[Requirement] Reproduce word for word the lines between the one containing "yellow diamond: rotated 30 degrees clockwise" and the end of the entries below, both inclusive; leave out pictures.

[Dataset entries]
++++++++++++++++++++

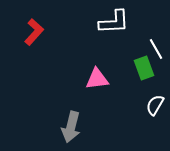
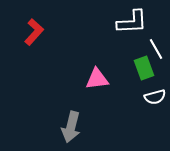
white L-shape: moved 18 px right
white semicircle: moved 8 px up; rotated 135 degrees counterclockwise
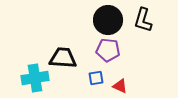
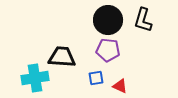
black trapezoid: moved 1 px left, 1 px up
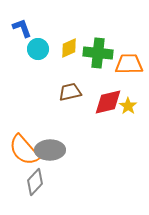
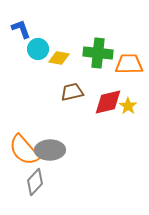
blue L-shape: moved 1 px left, 1 px down
yellow diamond: moved 10 px left, 10 px down; rotated 35 degrees clockwise
brown trapezoid: moved 2 px right
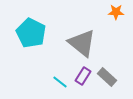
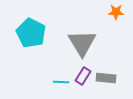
gray triangle: rotated 20 degrees clockwise
gray rectangle: moved 1 px left, 1 px down; rotated 36 degrees counterclockwise
cyan line: moved 1 px right; rotated 35 degrees counterclockwise
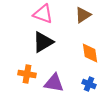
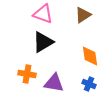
orange diamond: moved 3 px down
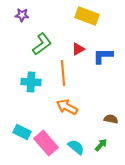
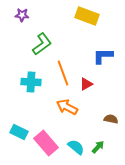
red triangle: moved 8 px right, 35 px down
orange line: rotated 15 degrees counterclockwise
cyan rectangle: moved 3 px left
green arrow: moved 3 px left, 2 px down
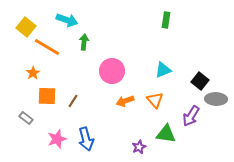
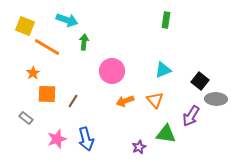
yellow square: moved 1 px left, 1 px up; rotated 18 degrees counterclockwise
orange square: moved 2 px up
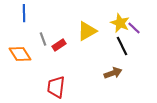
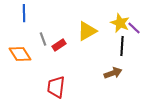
black line: rotated 30 degrees clockwise
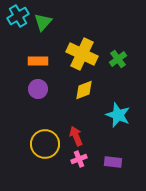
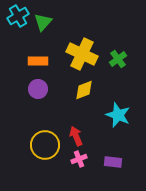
yellow circle: moved 1 px down
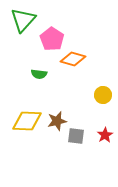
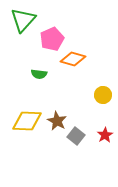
pink pentagon: rotated 15 degrees clockwise
brown star: rotated 30 degrees counterclockwise
gray square: rotated 30 degrees clockwise
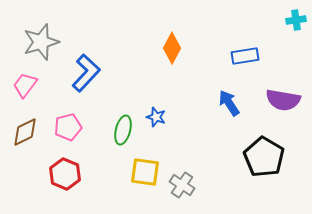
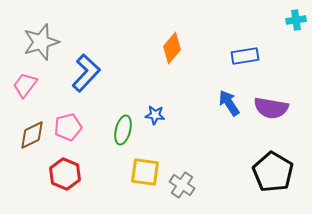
orange diamond: rotated 12 degrees clockwise
purple semicircle: moved 12 px left, 8 px down
blue star: moved 1 px left, 2 px up; rotated 12 degrees counterclockwise
brown diamond: moved 7 px right, 3 px down
black pentagon: moved 9 px right, 15 px down
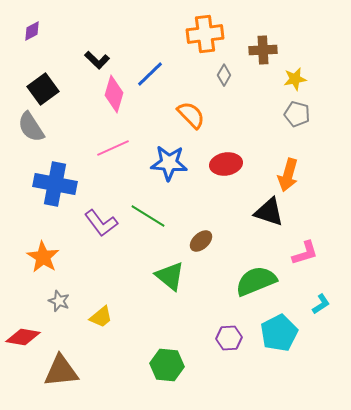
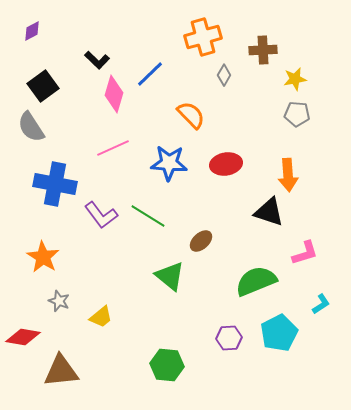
orange cross: moved 2 px left, 3 px down; rotated 9 degrees counterclockwise
black square: moved 3 px up
gray pentagon: rotated 10 degrees counterclockwise
orange arrow: rotated 20 degrees counterclockwise
purple L-shape: moved 8 px up
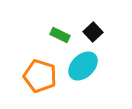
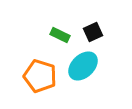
black square: rotated 18 degrees clockwise
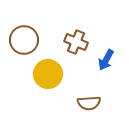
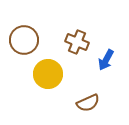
brown cross: moved 1 px right
brown semicircle: moved 1 px left; rotated 20 degrees counterclockwise
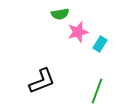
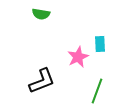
green semicircle: moved 19 px left; rotated 18 degrees clockwise
pink star: moved 25 px down; rotated 10 degrees counterclockwise
cyan rectangle: rotated 35 degrees counterclockwise
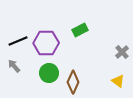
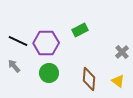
black line: rotated 48 degrees clockwise
brown diamond: moved 16 px right, 3 px up; rotated 20 degrees counterclockwise
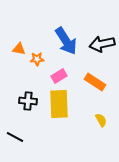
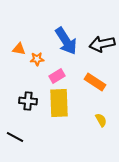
pink rectangle: moved 2 px left
yellow rectangle: moved 1 px up
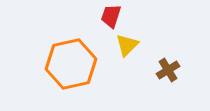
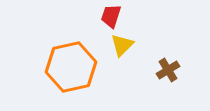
yellow triangle: moved 5 px left
orange hexagon: moved 3 px down
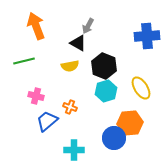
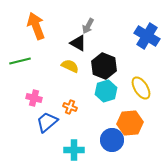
blue cross: rotated 35 degrees clockwise
green line: moved 4 px left
yellow semicircle: rotated 144 degrees counterclockwise
pink cross: moved 2 px left, 2 px down
blue trapezoid: moved 1 px down
blue circle: moved 2 px left, 2 px down
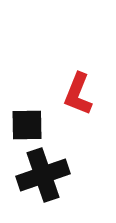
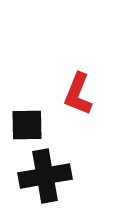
black cross: moved 2 px right, 1 px down; rotated 9 degrees clockwise
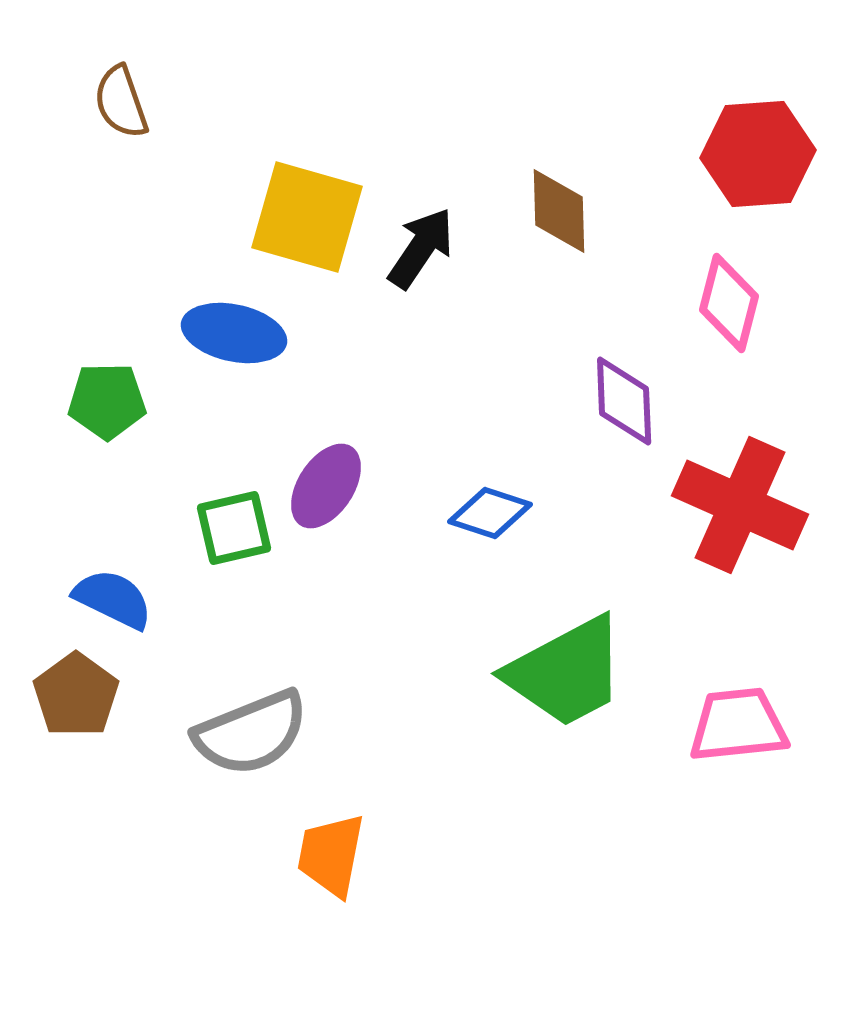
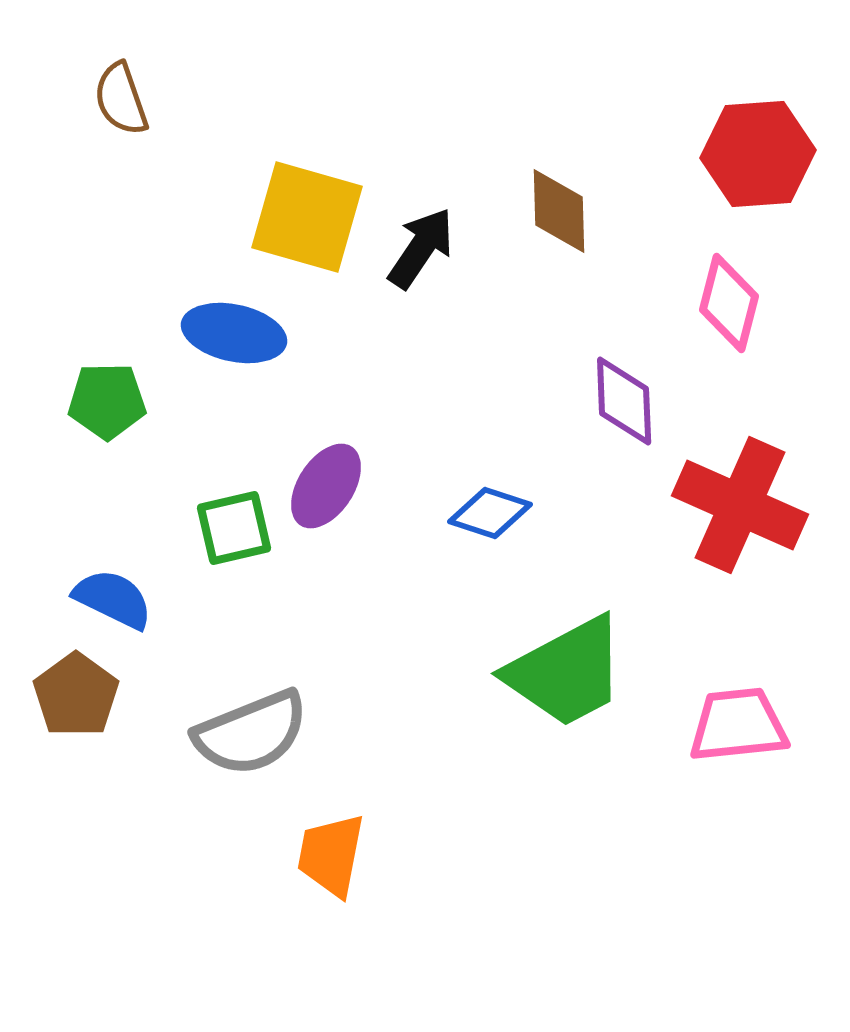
brown semicircle: moved 3 px up
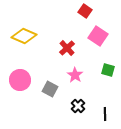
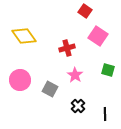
yellow diamond: rotated 30 degrees clockwise
red cross: rotated 28 degrees clockwise
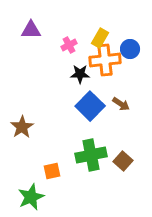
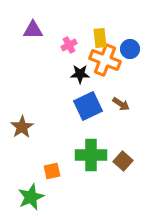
purple triangle: moved 2 px right
yellow rectangle: rotated 36 degrees counterclockwise
orange cross: rotated 28 degrees clockwise
blue square: moved 2 px left; rotated 20 degrees clockwise
green cross: rotated 12 degrees clockwise
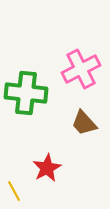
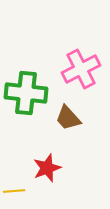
brown trapezoid: moved 16 px left, 5 px up
red star: rotated 8 degrees clockwise
yellow line: rotated 65 degrees counterclockwise
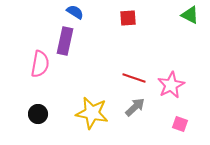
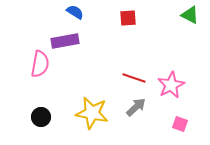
purple rectangle: rotated 68 degrees clockwise
gray arrow: moved 1 px right
black circle: moved 3 px right, 3 px down
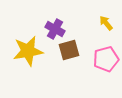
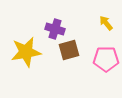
purple cross: rotated 12 degrees counterclockwise
yellow star: moved 2 px left, 1 px down
pink pentagon: rotated 15 degrees clockwise
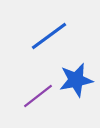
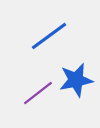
purple line: moved 3 px up
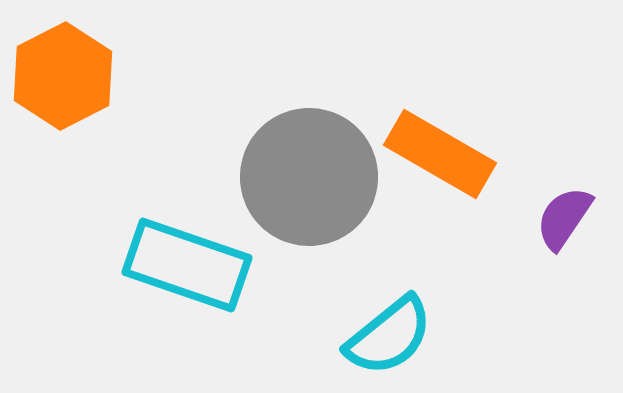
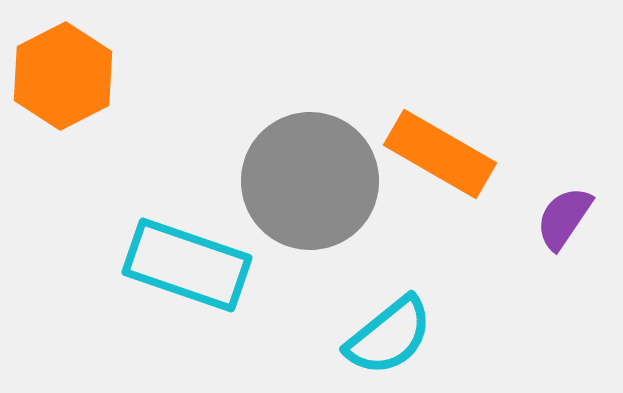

++++++++++++++++++++

[Answer box]
yellow diamond: rotated 30 degrees clockwise
red cross: rotated 28 degrees clockwise
purple triangle: moved 2 px right
yellow rectangle: rotated 36 degrees counterclockwise
orange cross: rotated 28 degrees clockwise
blue square: moved 2 px left; rotated 20 degrees clockwise
green cross: rotated 12 degrees clockwise
brown trapezoid: moved 16 px left, 5 px up
red star: rotated 8 degrees clockwise
yellow line: rotated 65 degrees counterclockwise
purple rectangle: rotated 68 degrees clockwise
gray arrow: moved 1 px right
black circle: moved 3 px right, 3 px down
purple cross: rotated 12 degrees counterclockwise
yellow star: moved 2 px left, 1 px down
pink pentagon: rotated 15 degrees clockwise
purple line: moved 3 px up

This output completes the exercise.